___ DATASET RECORDS ___
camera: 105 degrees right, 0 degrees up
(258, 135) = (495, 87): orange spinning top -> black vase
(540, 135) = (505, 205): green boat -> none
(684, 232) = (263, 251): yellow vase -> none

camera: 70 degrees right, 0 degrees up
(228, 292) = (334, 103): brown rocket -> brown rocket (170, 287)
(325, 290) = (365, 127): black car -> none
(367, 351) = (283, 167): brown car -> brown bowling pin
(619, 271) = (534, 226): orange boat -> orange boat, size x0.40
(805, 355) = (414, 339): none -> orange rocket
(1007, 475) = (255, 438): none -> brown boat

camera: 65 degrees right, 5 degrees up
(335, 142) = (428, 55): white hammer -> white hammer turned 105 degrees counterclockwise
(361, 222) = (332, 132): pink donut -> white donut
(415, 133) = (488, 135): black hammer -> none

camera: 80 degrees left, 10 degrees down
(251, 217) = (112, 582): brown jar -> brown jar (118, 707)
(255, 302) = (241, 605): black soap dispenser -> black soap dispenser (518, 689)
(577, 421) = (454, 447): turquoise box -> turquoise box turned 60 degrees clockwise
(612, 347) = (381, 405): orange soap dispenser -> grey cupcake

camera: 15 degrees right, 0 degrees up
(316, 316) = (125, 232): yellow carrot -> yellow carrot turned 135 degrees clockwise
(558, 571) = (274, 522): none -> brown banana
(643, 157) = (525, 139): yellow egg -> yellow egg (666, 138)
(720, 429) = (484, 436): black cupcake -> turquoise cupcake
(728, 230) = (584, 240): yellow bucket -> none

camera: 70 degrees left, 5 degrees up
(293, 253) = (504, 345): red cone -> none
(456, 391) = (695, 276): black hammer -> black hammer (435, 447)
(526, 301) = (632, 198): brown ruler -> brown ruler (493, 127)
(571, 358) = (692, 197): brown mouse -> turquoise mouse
___
### DESCRIPTION OF THE TASK
Count the lines of the material holding "white". Report the number alone.

### TASK OUTPUT
2